**Task requirements**.
Retype the items below word for word, starting at the line that has "THJ: 12:00 -> 1:07" and stopping after the line that has "LSL: 6:47 -> 6:52". Leave the pictures out.

**Items**.
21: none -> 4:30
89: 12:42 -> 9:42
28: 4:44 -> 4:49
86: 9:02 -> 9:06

==

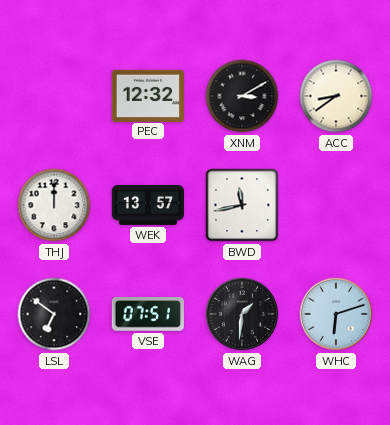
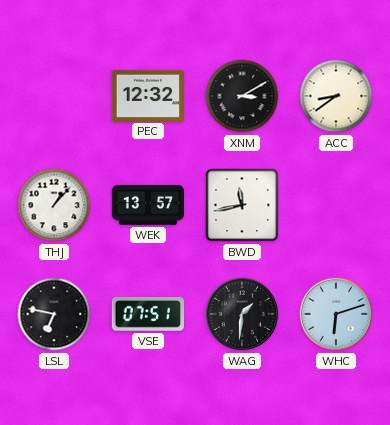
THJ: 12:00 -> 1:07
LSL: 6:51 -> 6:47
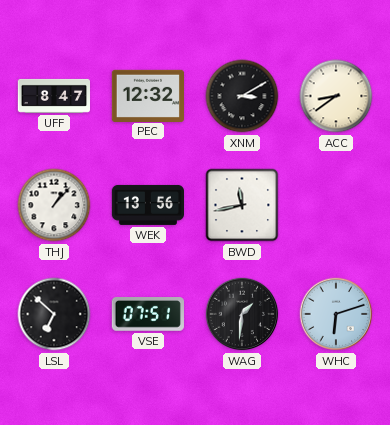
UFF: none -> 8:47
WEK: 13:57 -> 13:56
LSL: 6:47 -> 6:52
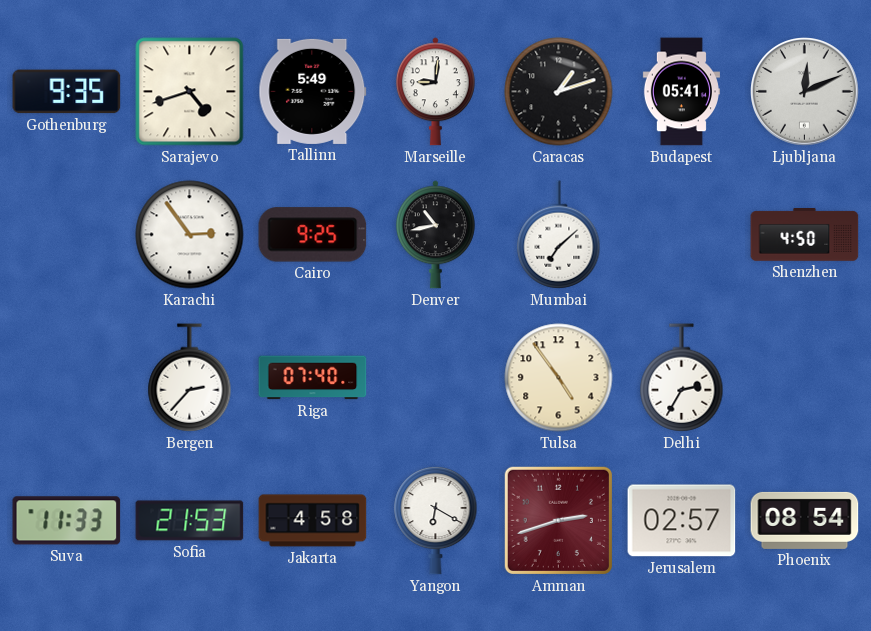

**Response to this exercise**.
THJ: 12:00 -> 1:07
LSL: 6:51 -> 6:47
UFF: none -> 8:47
WEK: 13:57 -> 13:56
LSL: 6:47 -> 6:52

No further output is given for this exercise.